> TASK
The line with "(658, 326) = (556, 333): red", the line with "(661, 198) = (585, 257): grey", and all lines between them in the material below: return these exactly, and no others.
++++++++++++++++++++
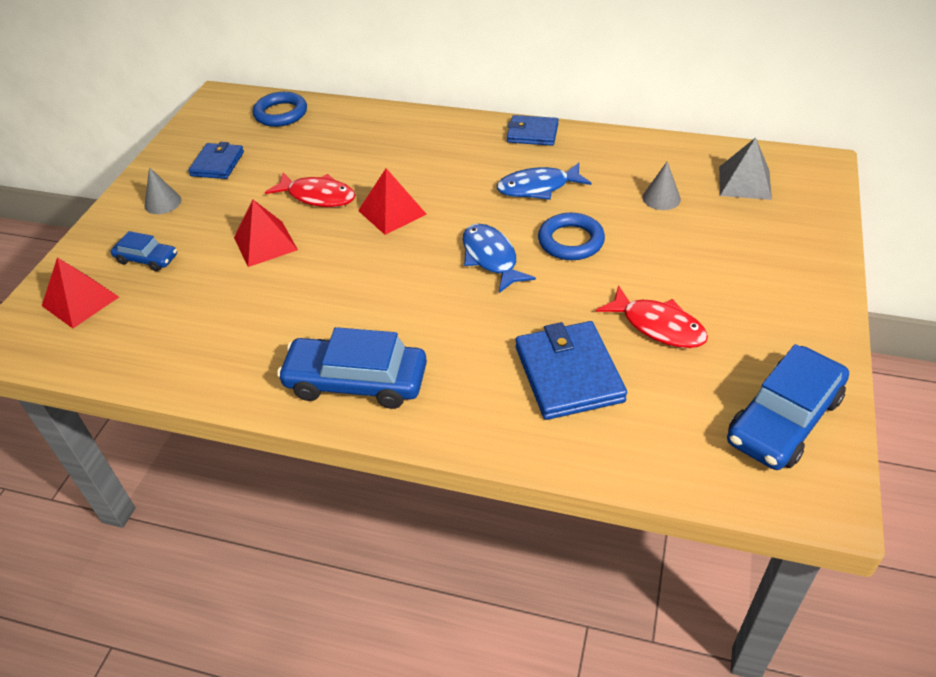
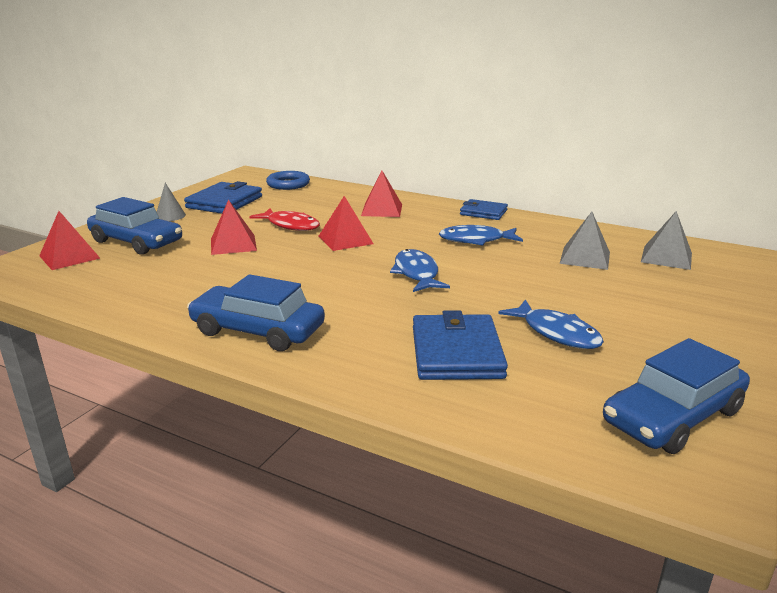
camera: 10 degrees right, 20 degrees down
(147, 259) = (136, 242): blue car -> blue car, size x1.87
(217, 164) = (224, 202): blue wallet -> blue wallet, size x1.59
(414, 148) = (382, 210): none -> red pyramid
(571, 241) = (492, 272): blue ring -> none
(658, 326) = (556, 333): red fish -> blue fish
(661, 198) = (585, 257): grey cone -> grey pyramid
++++++++++++++++++++
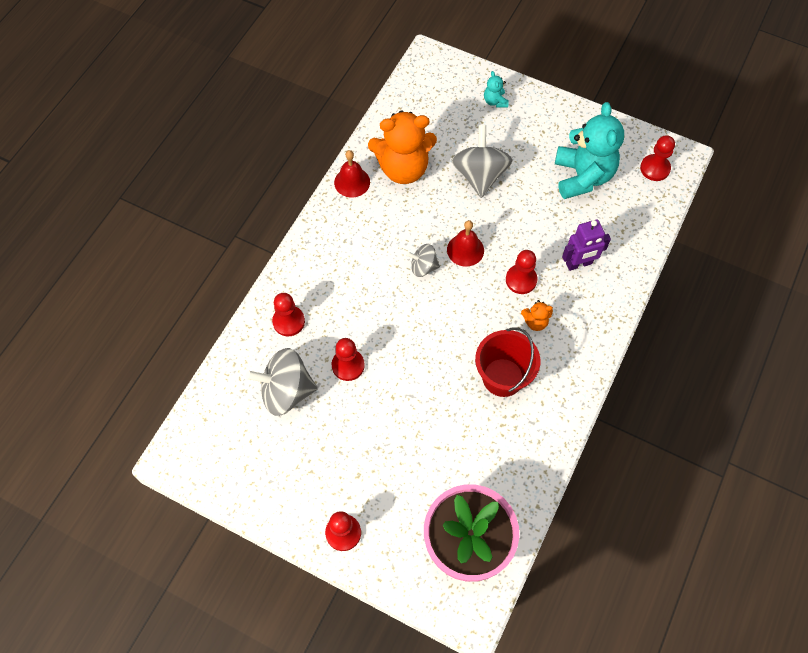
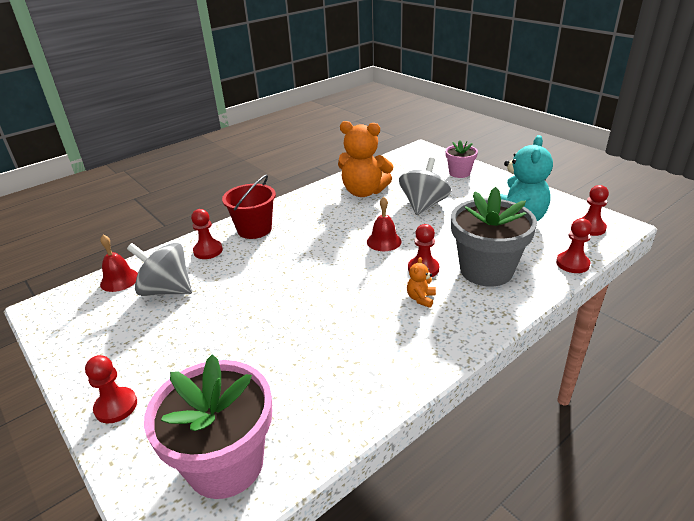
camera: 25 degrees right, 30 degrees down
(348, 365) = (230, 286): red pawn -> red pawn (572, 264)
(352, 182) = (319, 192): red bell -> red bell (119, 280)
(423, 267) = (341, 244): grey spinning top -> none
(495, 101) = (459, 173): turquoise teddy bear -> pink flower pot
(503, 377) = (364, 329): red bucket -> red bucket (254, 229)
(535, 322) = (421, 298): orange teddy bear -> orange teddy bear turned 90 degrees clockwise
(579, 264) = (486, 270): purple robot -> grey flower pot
++++++++++++++++++++
> SOLUTION TO THIS EXERCISE
(658, 326) = (556, 333): red fish -> blue fish
(661, 198) = (585, 257): grey cone -> grey pyramid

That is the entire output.